## Work to complete
Within the entries that follow, show each line where the word "schottky" occurs.
═════ Provided data
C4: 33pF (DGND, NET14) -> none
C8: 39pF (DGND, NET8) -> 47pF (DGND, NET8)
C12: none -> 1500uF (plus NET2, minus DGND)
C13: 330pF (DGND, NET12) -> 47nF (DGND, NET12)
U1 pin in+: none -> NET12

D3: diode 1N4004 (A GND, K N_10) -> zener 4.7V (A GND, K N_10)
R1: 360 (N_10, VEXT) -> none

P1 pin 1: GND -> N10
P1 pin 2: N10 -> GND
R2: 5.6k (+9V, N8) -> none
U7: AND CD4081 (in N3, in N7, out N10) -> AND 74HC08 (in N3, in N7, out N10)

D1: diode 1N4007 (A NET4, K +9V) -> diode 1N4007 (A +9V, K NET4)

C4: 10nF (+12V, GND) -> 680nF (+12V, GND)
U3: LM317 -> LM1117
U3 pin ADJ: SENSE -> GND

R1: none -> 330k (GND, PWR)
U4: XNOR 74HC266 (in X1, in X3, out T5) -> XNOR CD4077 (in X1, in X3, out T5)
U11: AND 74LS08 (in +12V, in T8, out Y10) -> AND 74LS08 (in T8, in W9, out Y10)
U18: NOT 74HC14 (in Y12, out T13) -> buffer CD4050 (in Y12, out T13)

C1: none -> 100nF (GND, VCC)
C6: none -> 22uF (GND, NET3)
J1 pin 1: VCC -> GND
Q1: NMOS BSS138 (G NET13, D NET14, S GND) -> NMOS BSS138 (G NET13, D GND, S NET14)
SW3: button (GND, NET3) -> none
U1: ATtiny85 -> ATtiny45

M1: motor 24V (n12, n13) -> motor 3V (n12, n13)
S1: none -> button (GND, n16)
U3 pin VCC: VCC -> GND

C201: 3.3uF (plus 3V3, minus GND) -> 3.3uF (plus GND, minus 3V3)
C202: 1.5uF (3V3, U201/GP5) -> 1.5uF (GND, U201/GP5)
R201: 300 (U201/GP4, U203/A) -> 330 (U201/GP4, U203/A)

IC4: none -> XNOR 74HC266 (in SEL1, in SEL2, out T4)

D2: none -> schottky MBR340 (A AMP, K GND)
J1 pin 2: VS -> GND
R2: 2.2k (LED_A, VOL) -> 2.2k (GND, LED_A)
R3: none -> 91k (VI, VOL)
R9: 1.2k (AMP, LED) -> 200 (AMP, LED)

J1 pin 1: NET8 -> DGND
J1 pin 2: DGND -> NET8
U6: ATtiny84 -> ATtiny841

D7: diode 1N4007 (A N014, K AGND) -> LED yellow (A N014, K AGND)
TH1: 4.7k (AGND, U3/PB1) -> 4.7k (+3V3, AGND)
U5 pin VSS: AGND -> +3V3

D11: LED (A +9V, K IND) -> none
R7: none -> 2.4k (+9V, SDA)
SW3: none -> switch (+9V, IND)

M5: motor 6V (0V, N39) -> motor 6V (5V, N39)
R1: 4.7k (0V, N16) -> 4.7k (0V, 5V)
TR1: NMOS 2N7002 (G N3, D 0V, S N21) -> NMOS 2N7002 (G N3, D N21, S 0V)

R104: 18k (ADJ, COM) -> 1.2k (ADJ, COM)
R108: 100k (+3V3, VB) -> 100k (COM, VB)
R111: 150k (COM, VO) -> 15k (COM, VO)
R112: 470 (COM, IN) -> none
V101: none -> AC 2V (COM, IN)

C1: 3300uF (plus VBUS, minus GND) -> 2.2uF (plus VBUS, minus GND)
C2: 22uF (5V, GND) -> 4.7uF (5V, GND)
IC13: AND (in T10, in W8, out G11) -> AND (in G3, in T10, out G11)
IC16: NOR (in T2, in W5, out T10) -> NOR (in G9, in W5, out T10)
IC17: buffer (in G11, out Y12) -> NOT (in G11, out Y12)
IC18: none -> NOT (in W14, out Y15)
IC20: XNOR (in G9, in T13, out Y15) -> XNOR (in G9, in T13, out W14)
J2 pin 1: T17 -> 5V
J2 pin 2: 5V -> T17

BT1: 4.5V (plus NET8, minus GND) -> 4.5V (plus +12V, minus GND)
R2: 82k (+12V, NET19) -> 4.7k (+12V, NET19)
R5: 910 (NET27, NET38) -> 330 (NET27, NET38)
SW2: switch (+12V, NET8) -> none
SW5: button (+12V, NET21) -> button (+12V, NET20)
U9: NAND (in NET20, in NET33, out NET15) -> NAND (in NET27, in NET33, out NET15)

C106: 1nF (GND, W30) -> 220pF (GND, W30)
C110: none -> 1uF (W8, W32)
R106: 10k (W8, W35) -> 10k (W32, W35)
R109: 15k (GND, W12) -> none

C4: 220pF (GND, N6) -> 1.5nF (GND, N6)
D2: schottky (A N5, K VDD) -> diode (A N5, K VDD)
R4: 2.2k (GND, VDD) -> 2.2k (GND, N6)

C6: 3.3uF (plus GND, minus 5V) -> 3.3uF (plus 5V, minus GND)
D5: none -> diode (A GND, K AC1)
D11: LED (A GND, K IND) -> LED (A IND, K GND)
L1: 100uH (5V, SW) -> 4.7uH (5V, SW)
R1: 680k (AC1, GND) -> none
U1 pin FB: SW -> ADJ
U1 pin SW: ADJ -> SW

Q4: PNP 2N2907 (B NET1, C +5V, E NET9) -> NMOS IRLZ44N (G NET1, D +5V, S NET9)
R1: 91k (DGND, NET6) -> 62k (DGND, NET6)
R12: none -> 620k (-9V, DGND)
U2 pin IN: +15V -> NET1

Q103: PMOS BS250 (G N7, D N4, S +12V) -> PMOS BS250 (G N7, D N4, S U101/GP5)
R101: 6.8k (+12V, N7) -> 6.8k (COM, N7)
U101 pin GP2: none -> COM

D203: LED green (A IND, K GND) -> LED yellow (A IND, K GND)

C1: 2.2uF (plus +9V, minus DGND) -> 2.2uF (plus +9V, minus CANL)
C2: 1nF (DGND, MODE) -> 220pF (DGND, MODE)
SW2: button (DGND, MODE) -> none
══════════
## Task result
D2: none -> schottky MBR340 (A AMP, K GND)
D2: schottky (A N5, K VDD) -> diode (A N5, K VDD)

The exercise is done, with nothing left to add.